Work to be completed: From the line with "SCALE pin DT: D23 -> D15" to the end of the data below, restate each line word for word, both ends included, without the pictures.

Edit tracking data
§
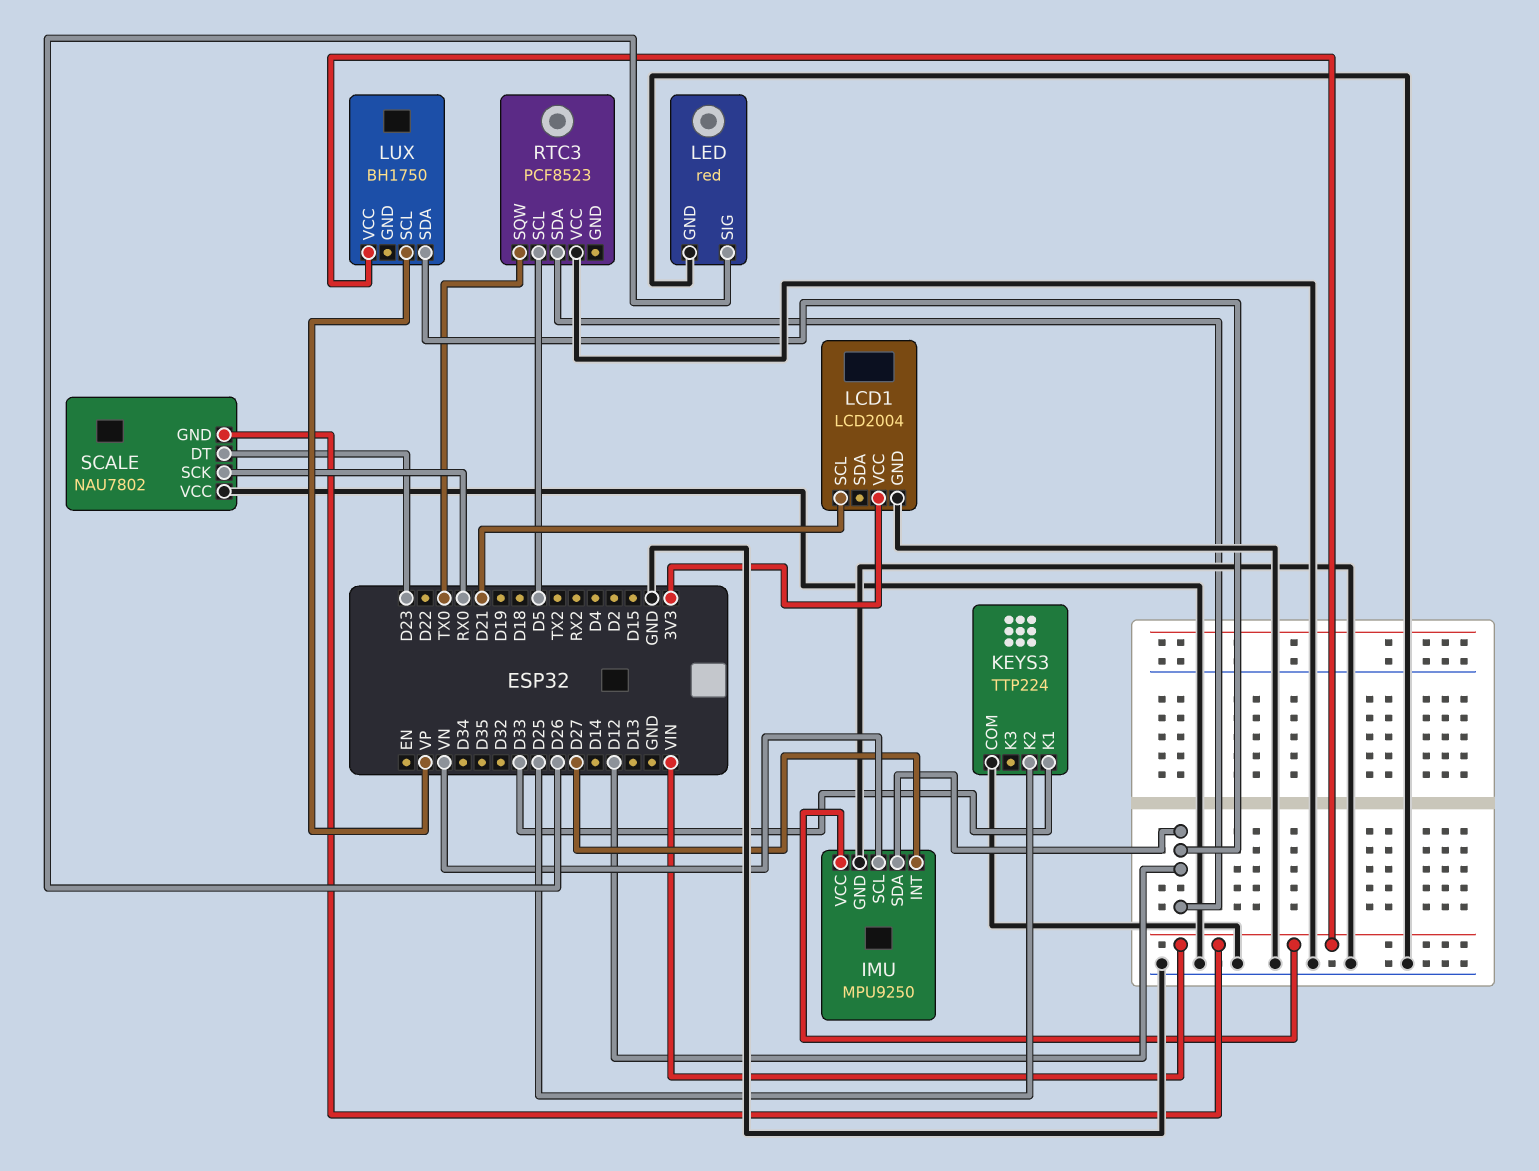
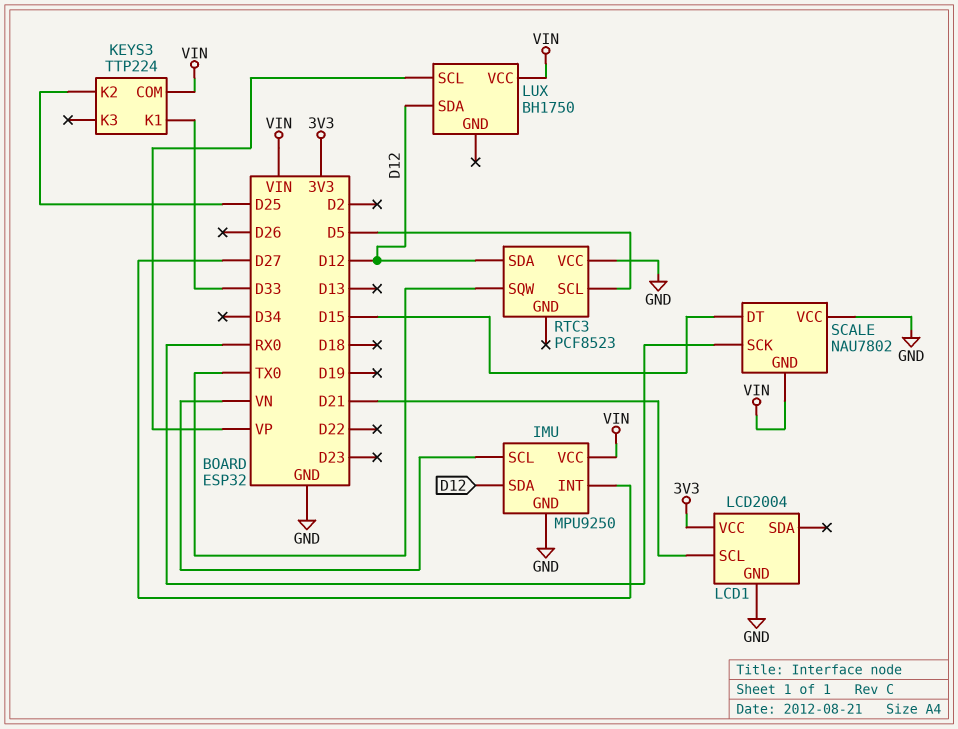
KEYS3 pin COM: GND -> VIN
LED: red -> none
LED pin GND: GND -> none
LED pin SIG: D26 -> none
SCALE pin DT: D23 -> D15

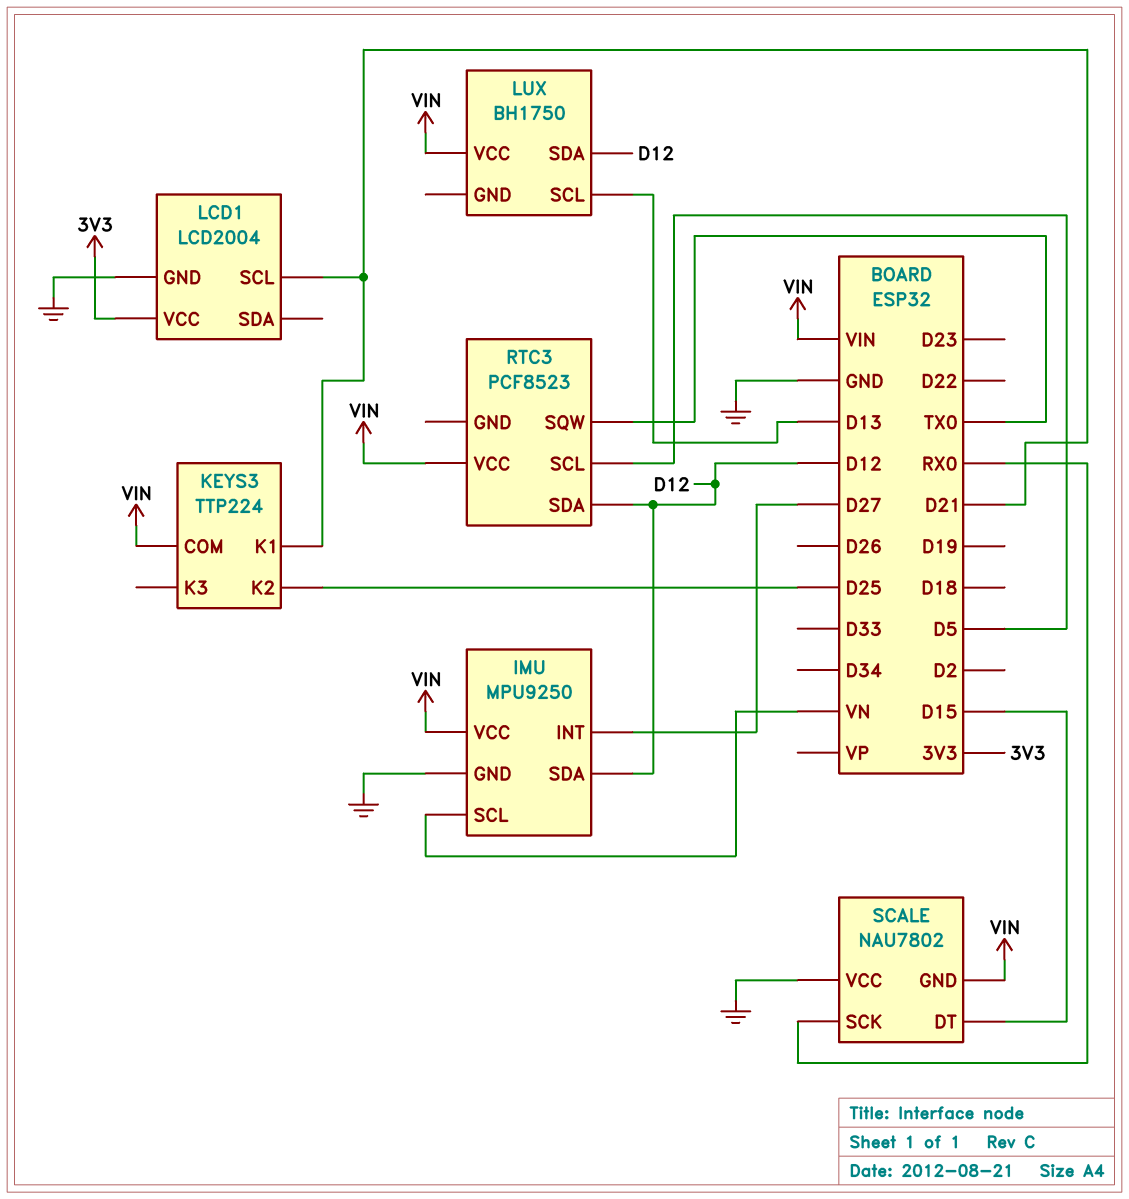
KEYS3 pin K1: D33 -> D21
LUX pin SCL: VP -> D13
RTC3 pin VCC: GND -> VIN

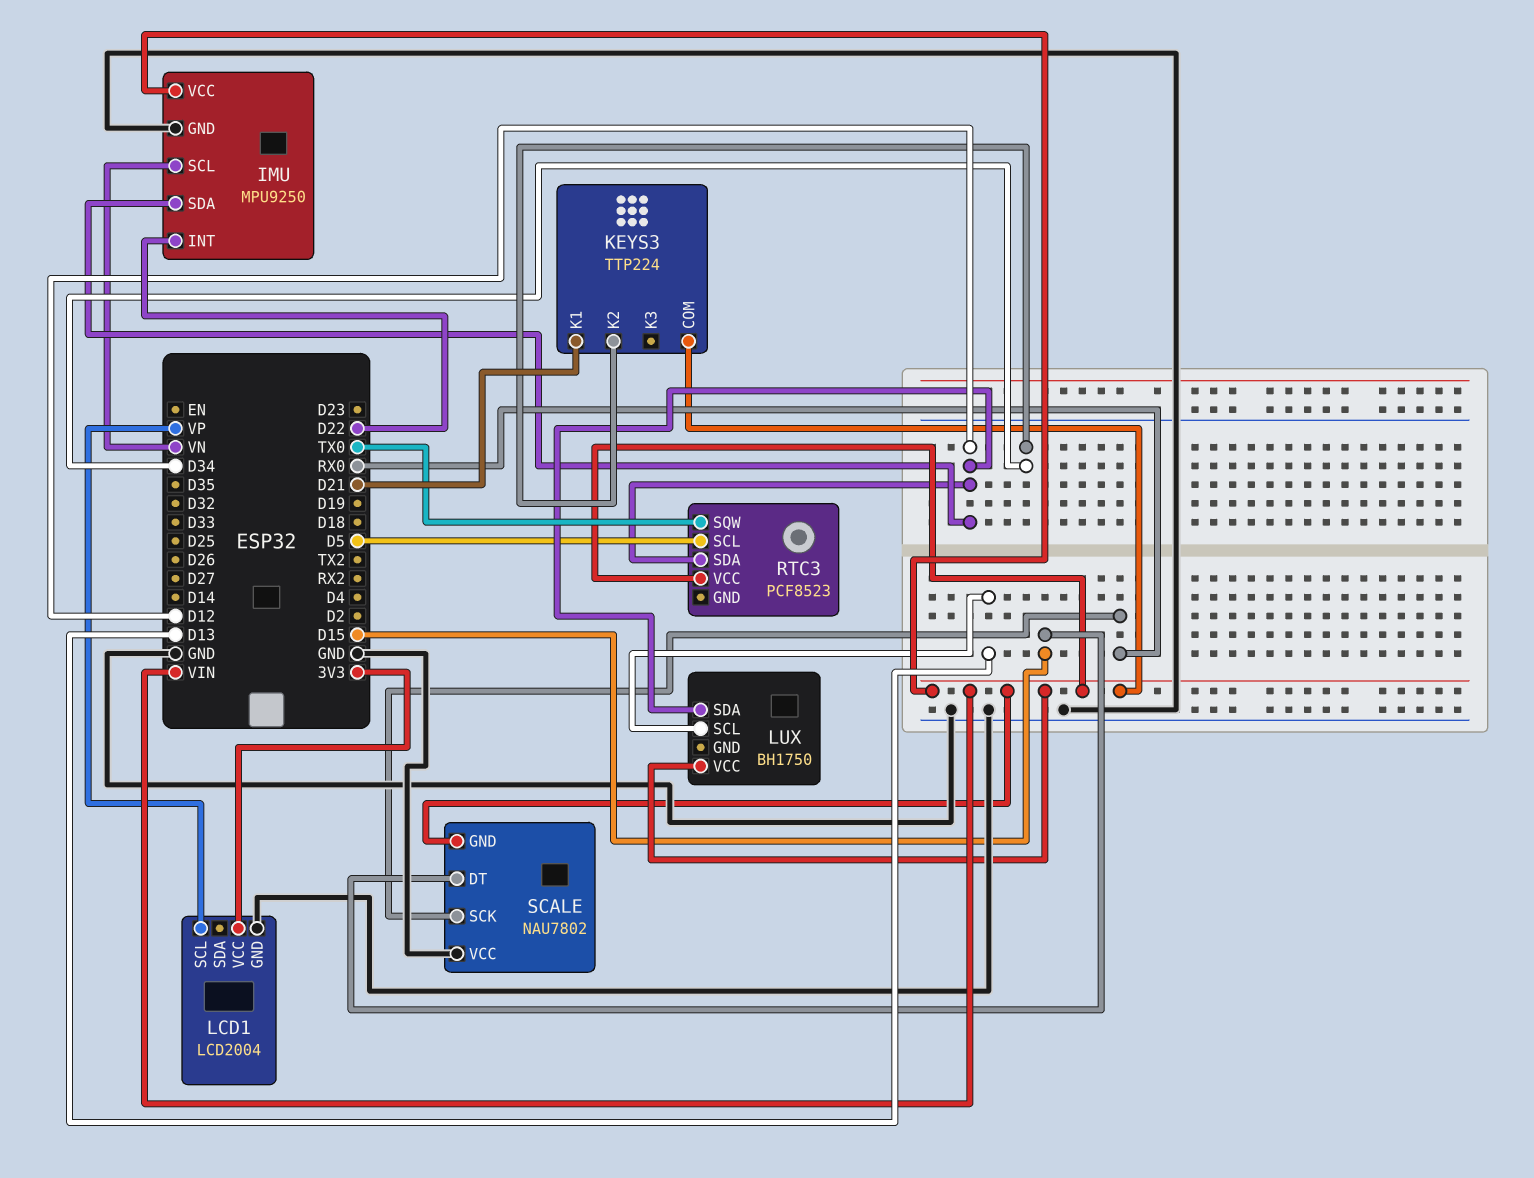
IMU pin INT: D27 -> D22
KEYS3 pin K2: D25 -> D34
LCD1 pin SCL: D21 -> VP

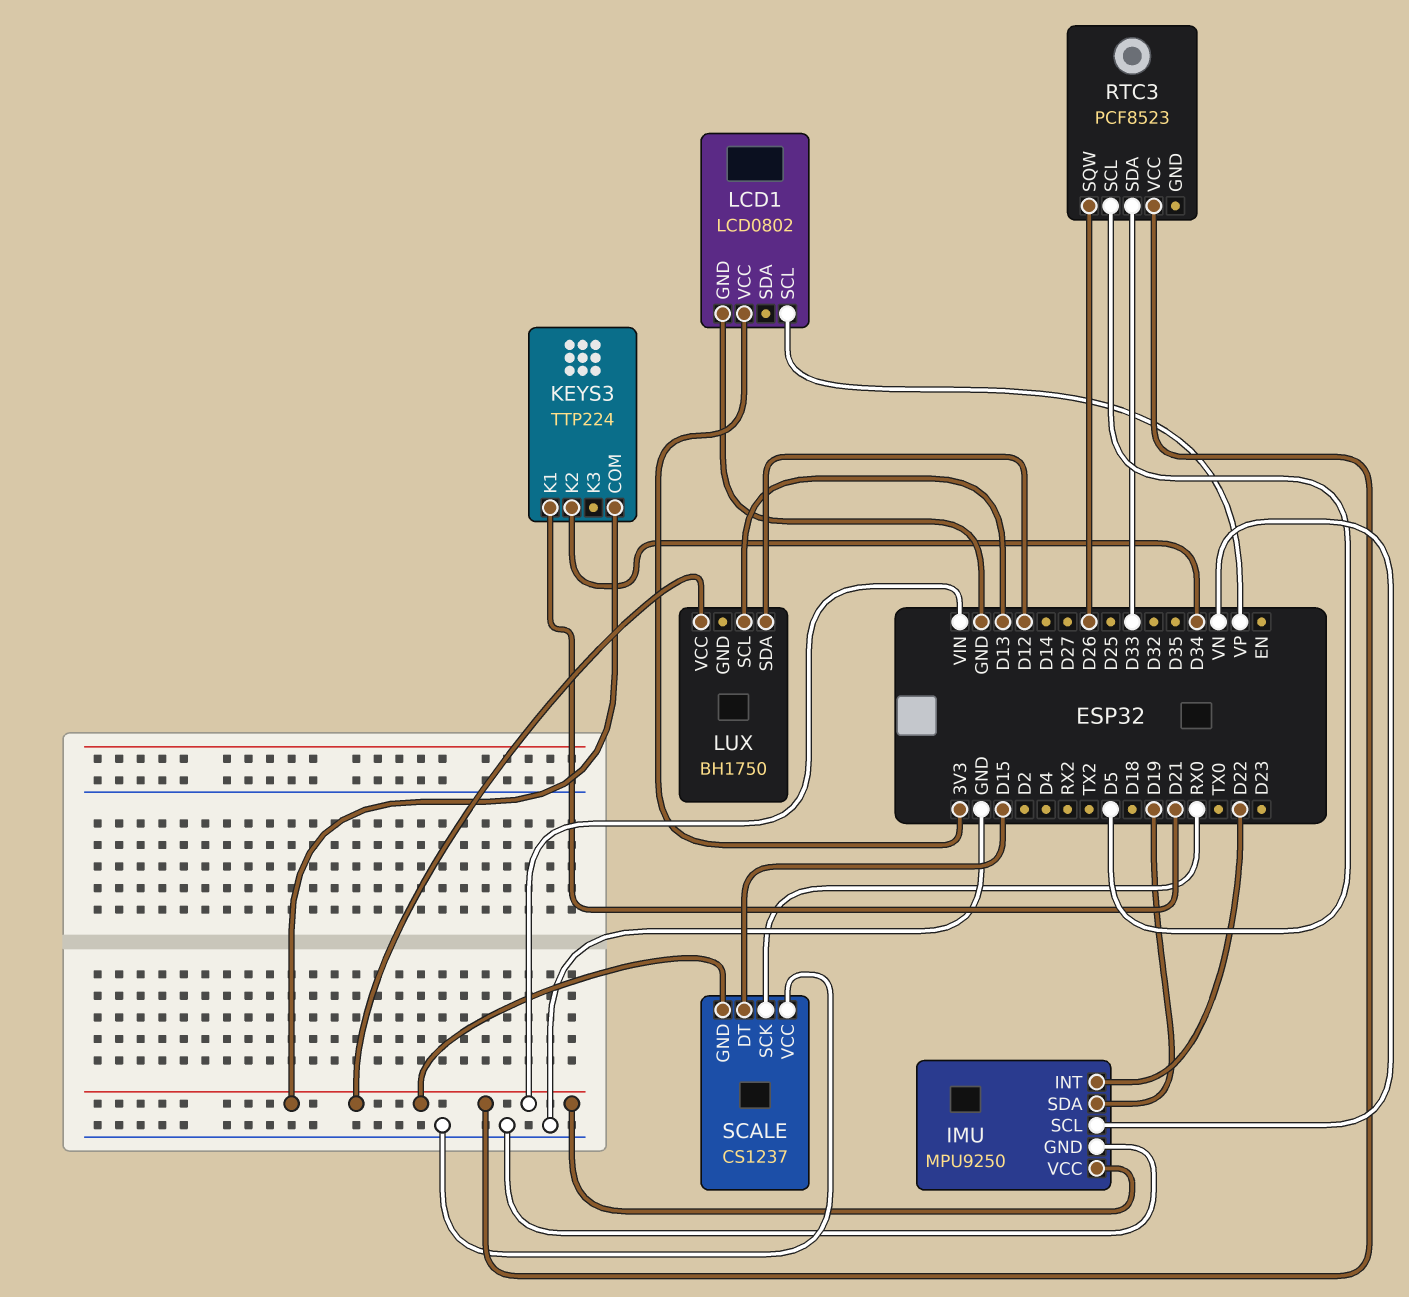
IMU pin SDA: D12 -> D19
LCD1: LCD2004 -> LCD0802
RTC3 pin SDA: D12 -> D33
RTC3 pin SQW: TX0 -> D26
SCALE: NAU7802 -> CS1237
§
Solution to the problem:
SCALE pin DT: D23 -> D15

KEYS3 pin K1: D33 -> D21
LUX pin SCL: VP -> D13
RTC3 pin VCC: GND -> VIN

IMU pin INT: D27 -> D22
KEYS3 pin K2: D25 -> D34
LCD1 pin SCL: D21 -> VP

IMU pin SDA: D12 -> D19
LCD1: LCD2004 -> LCD0802
RTC3 pin SDA: D12 -> D33
RTC3 pin SQW: TX0 -> D26
SCALE: NAU7802 -> CS1237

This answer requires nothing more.